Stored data
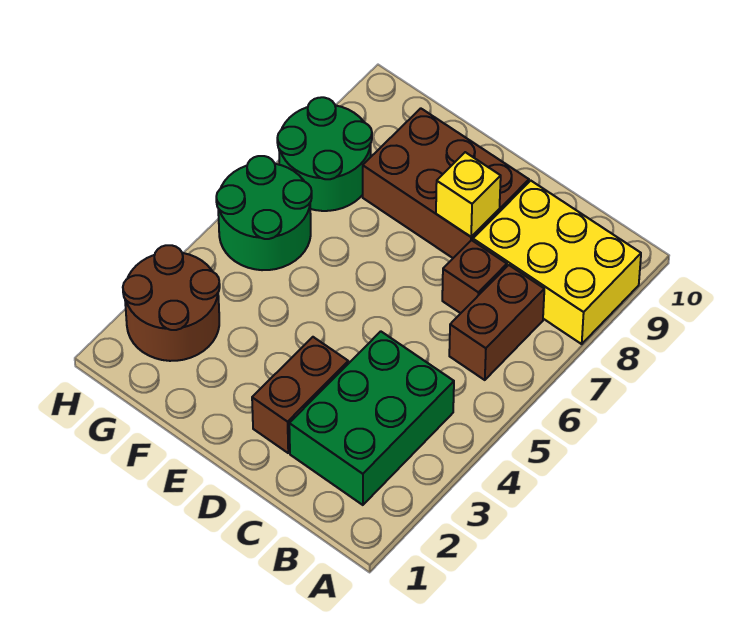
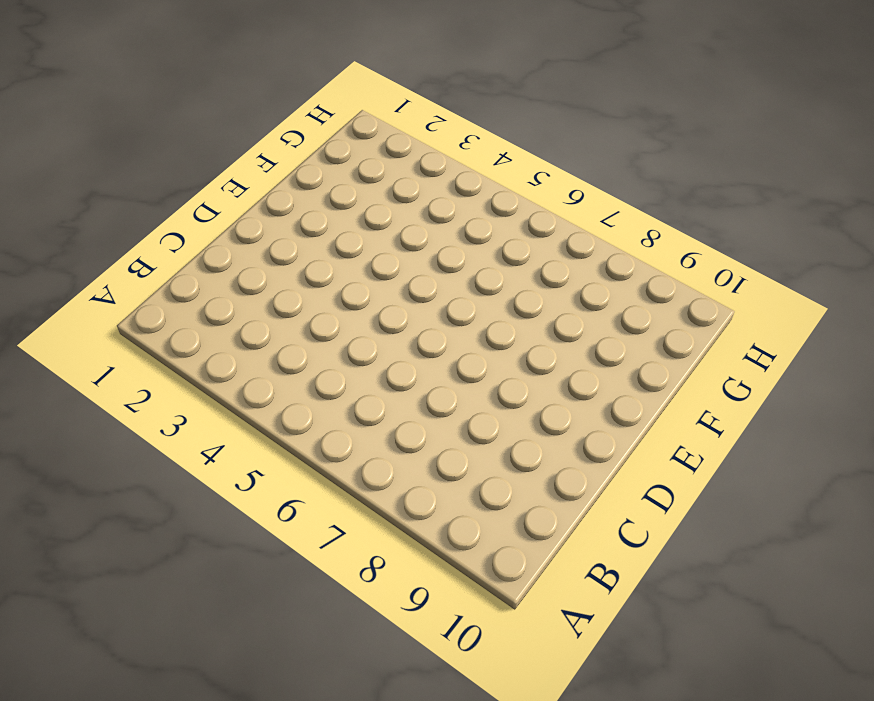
none -> yellow 2x3 brick [473,181,641,344]
none -> green 2x3 brick [289,331,454,505]

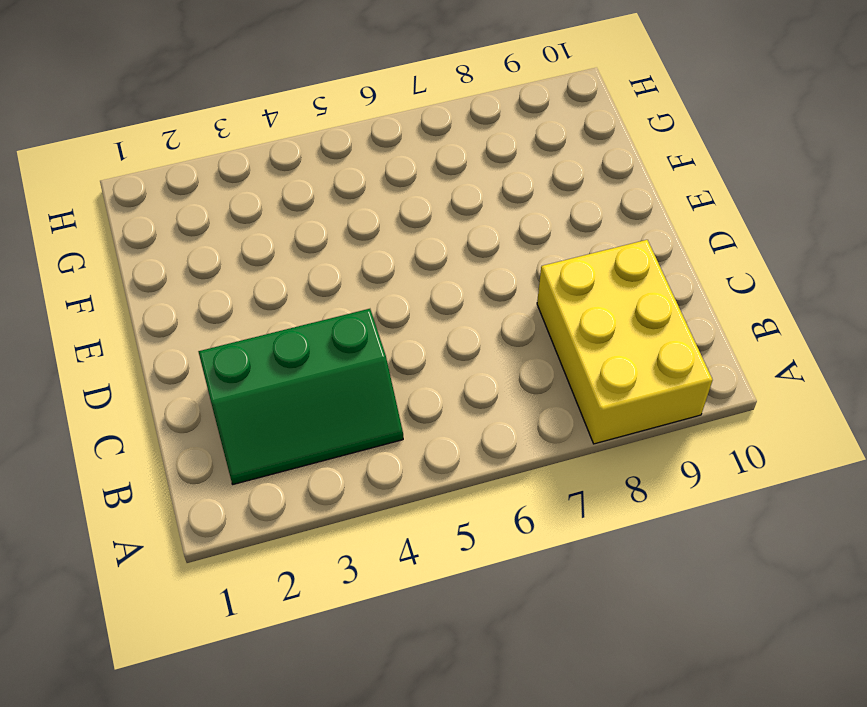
green 2x3 slope [198,309,403,484] -> green 2x3 brick [289,331,454,505]
none -> brown 1x2 brick [449,265,544,380]
none -> brown 1x1 brick [442,240,507,313]

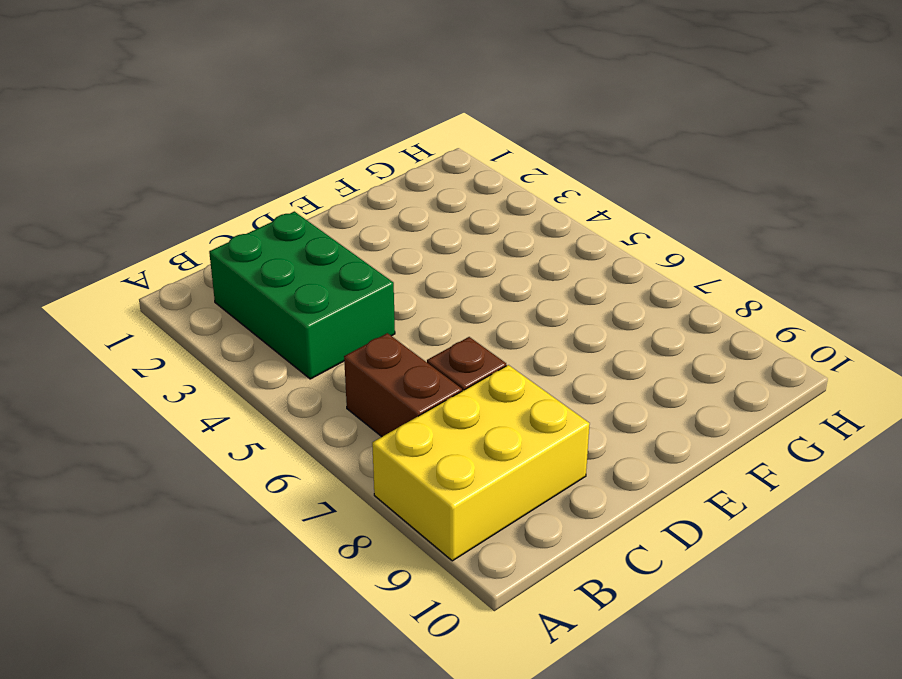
none -> brown 1x2 brick [252,337,348,453]
none -> brown 2x3 brick [363,108,529,258]

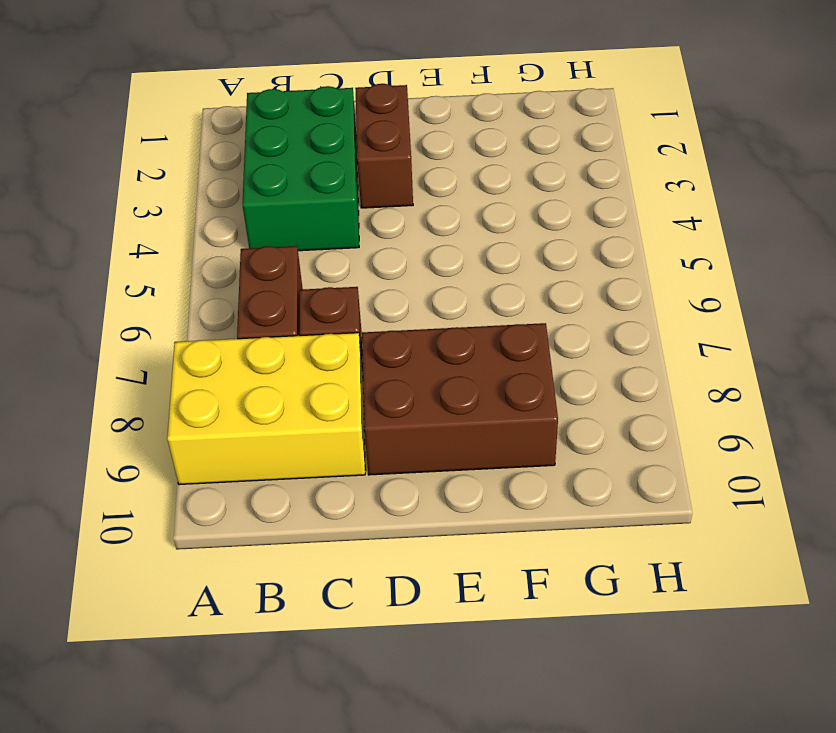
none -> brown 2x2 round brick [123,245,220,361]
none -> green 2x2 round brick [216,156,312,270]

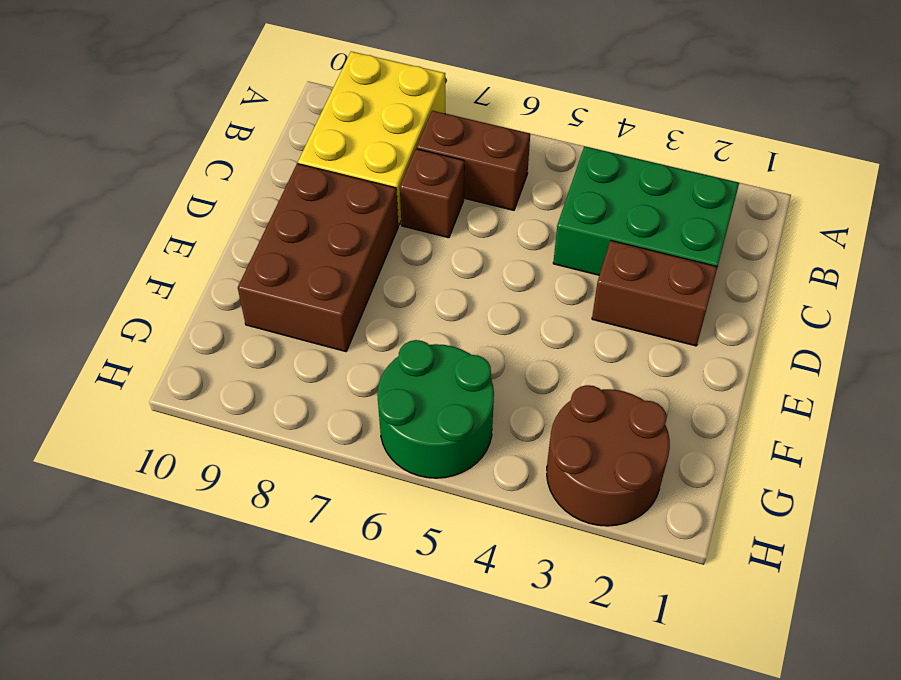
none -> green 2x2 round brick [277,97,372,211]
none -> yellow 1x1 brick [436,152,501,237]

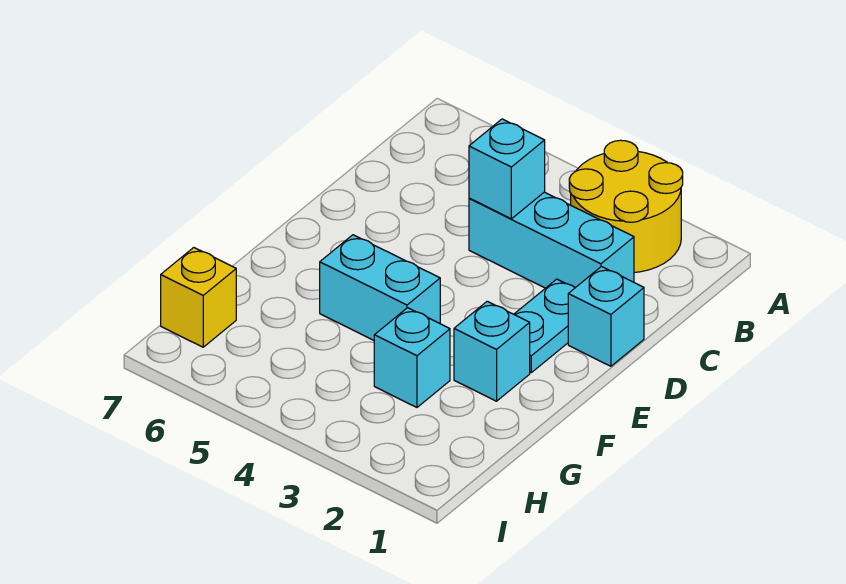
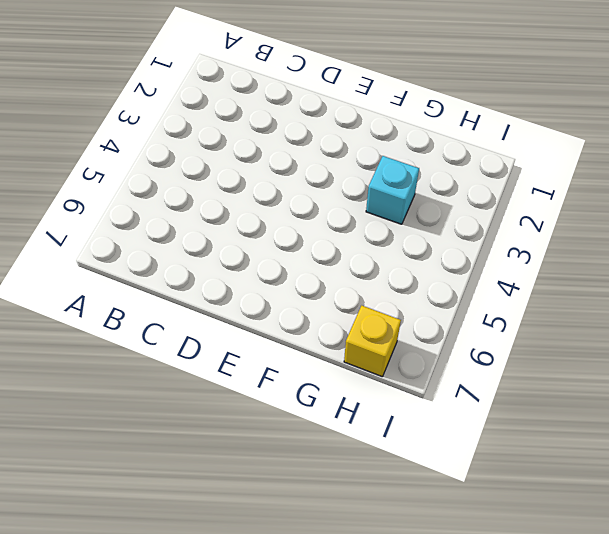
none -> yellow 2x2 round brick [569,140,683,273]
none -> cyan 1x3 brick [469,192,634,288]

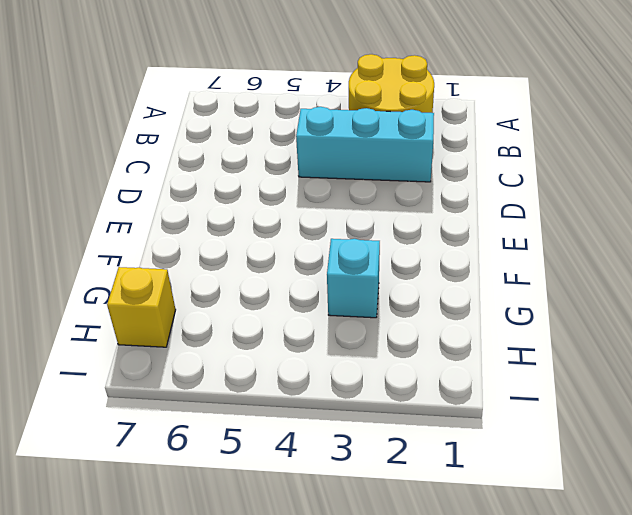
none -> cyan 1x1 brick [568,267,644,366]
none -> cyan 1x2 plate [514,279,575,372]

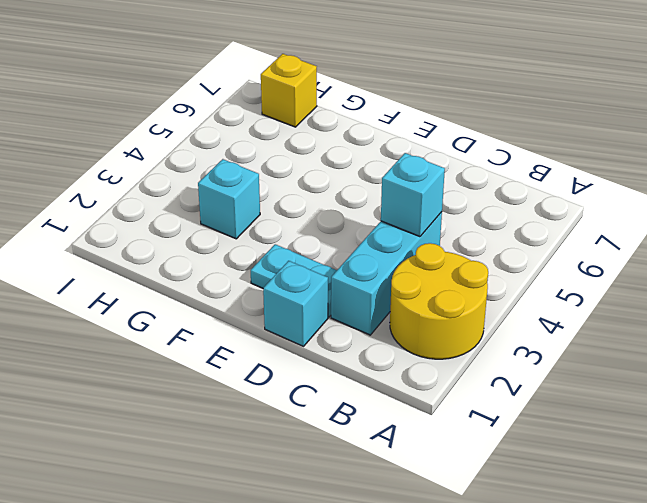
none -> cyan 1x1 brick [454,301,530,401]
none -> cyan 1x2 brick [320,235,440,340]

• What is expected: Give the entries above again, exactly as written and free of images.

• Response to this task:
none -> yellow 2x3 brick [473,181,641,344]
none -> green 2x3 brick [289,331,454,505]

green 2x3 slope [198,309,403,484] -> green 2x3 brick [289,331,454,505]
none -> brown 1x2 brick [449,265,544,380]
none -> brown 1x1 brick [442,240,507,313]

none -> brown 1x2 brick [252,337,348,453]
none -> brown 2x3 brick [363,108,529,258]

none -> brown 2x2 round brick [123,245,220,361]
none -> green 2x2 round brick [216,156,312,270]

none -> green 2x2 round brick [277,97,372,211]
none -> yellow 1x1 brick [436,152,501,237]

none -> yellow 2x2 round brick [569,140,683,273]
none -> cyan 1x3 brick [469,192,634,288]

none -> cyan 1x1 brick [568,267,644,366]
none -> cyan 1x2 plate [514,279,575,372]

none -> cyan 1x1 brick [454,301,530,401]
none -> cyan 1x2 brick [320,235,440,340]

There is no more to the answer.